-- What needs to be done --
Without pictures, return the lines from the one containing "white cone: 6 -> 5" through the last line of the data below, exactly.

-- Data records --

=======

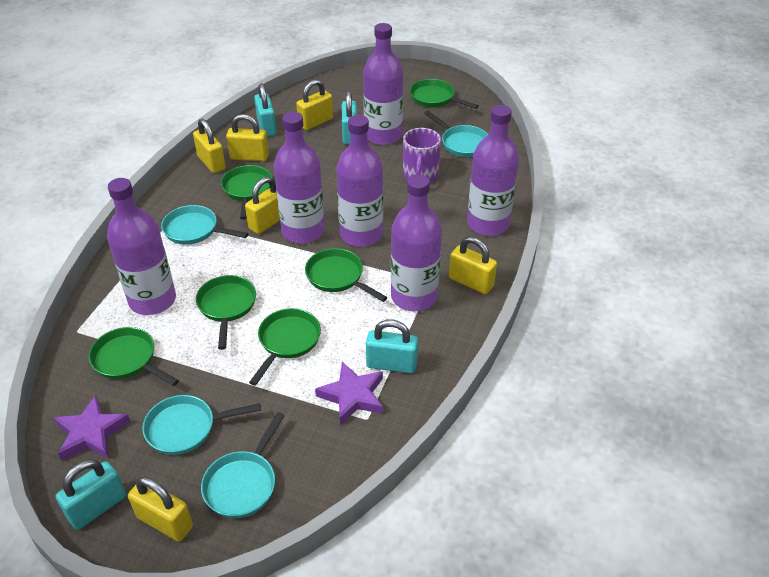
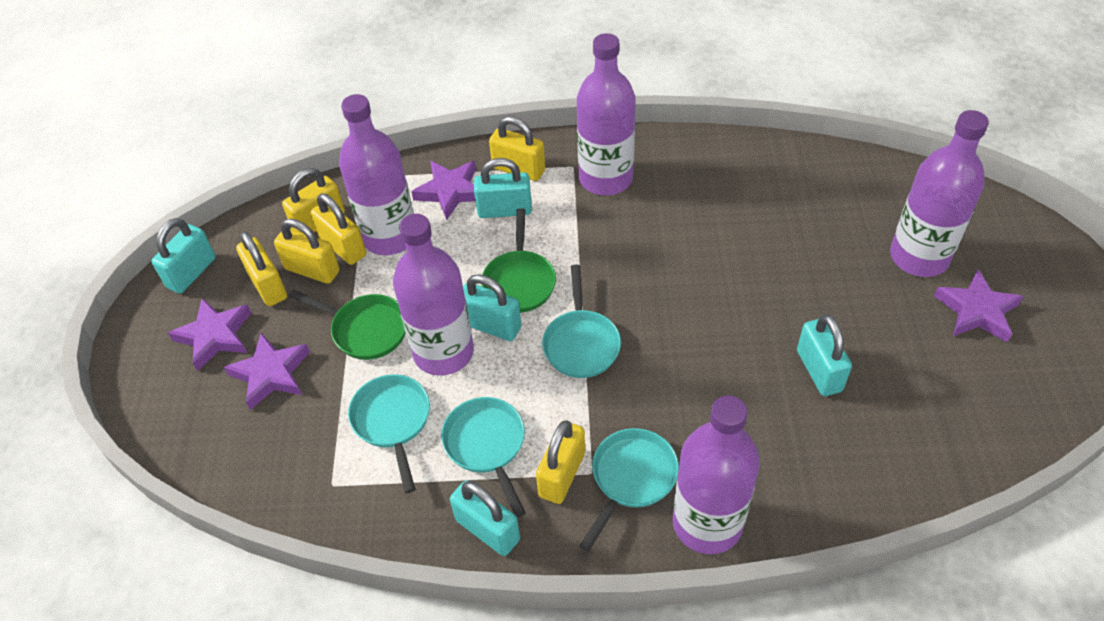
green pan: 6 -> 2
purple bottle: 6 -> 5
purple mug: 1 -> 0
purple star: 2 -> 4
turquoise padlock: 4 -> 5

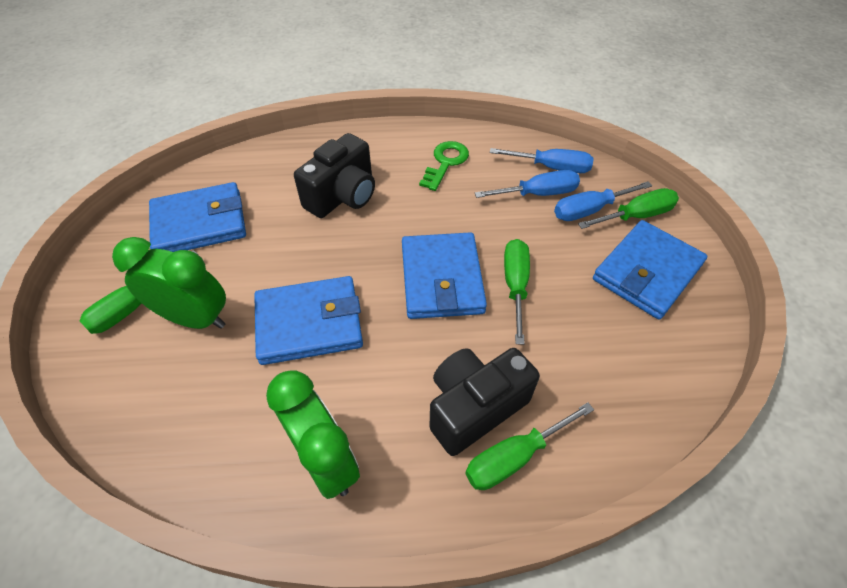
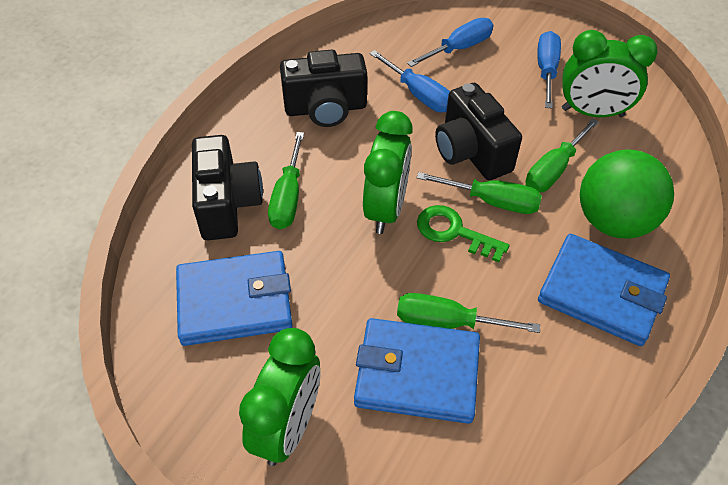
black camera: 2 -> 3
blue wallet: 4 -> 3
green ball: 0 -> 1
green clock: 2 -> 3

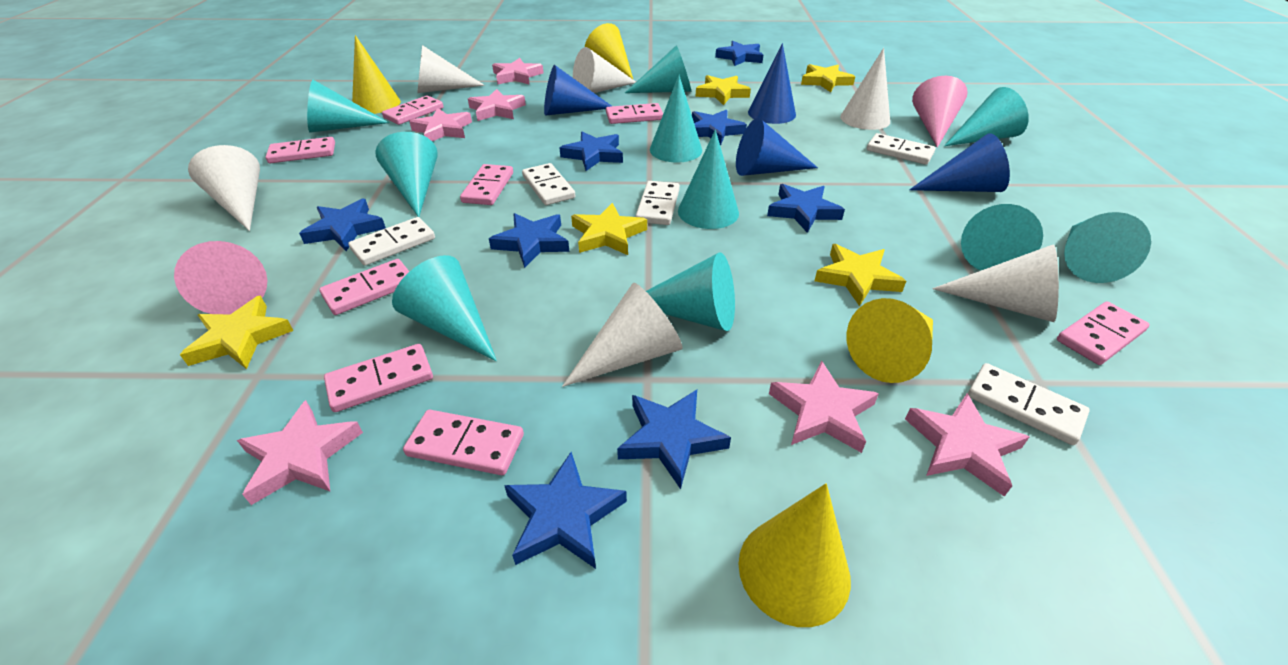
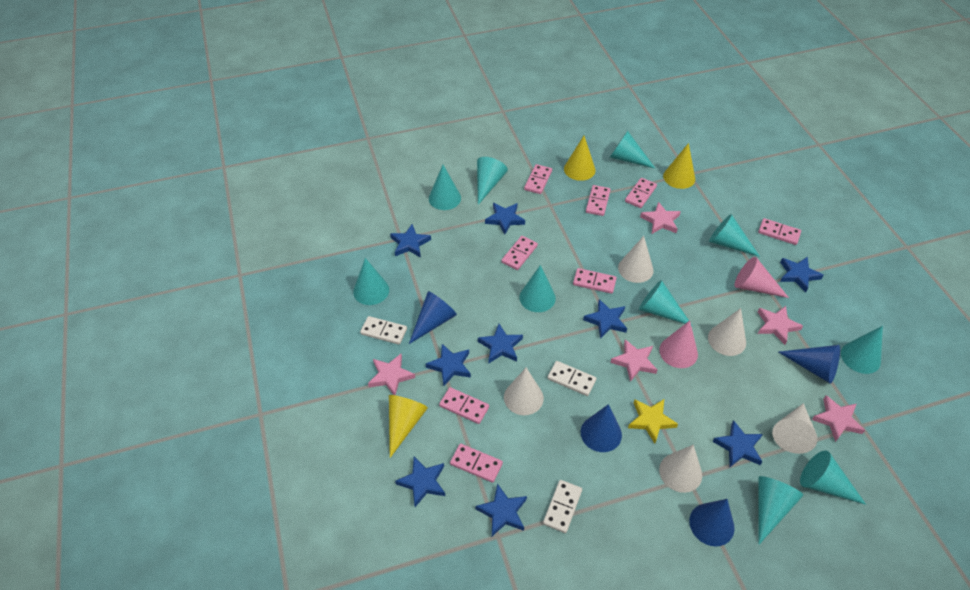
blue star: 8 -> 9
pink star: 6 -> 5
white cone: 6 -> 5
white domino: 5 -> 3
yellow cone: 4 -> 3
yellow star: 5 -> 1

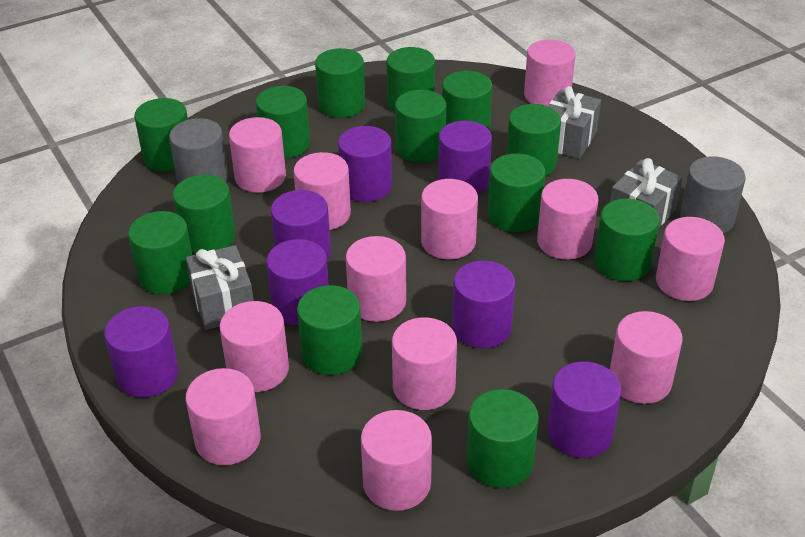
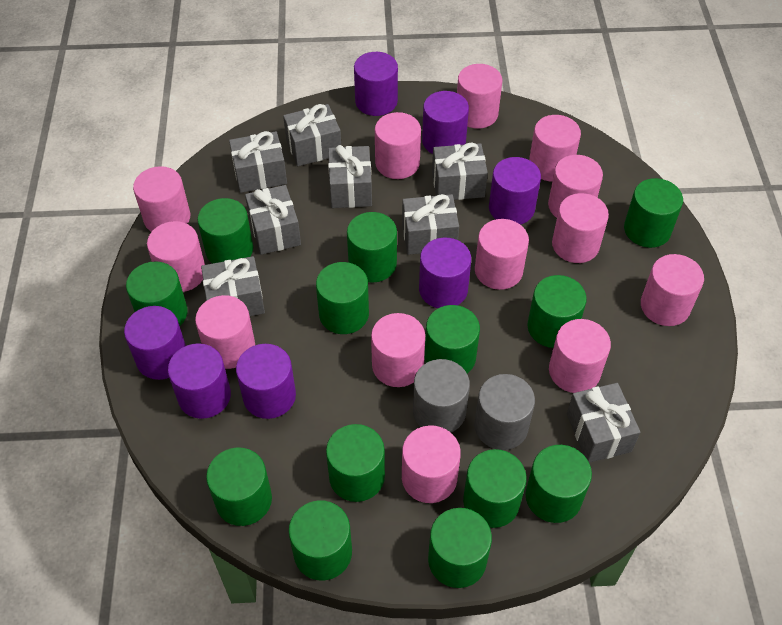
grey gift: 3 -> 8
pink cylinder: 12 -> 13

=======

-- Response below --
white cone: 6 -> 5
white domino: 5 -> 3
yellow cone: 4 -> 3
yellow star: 5 -> 1

grey gift: 3 -> 8
pink cylinder: 12 -> 13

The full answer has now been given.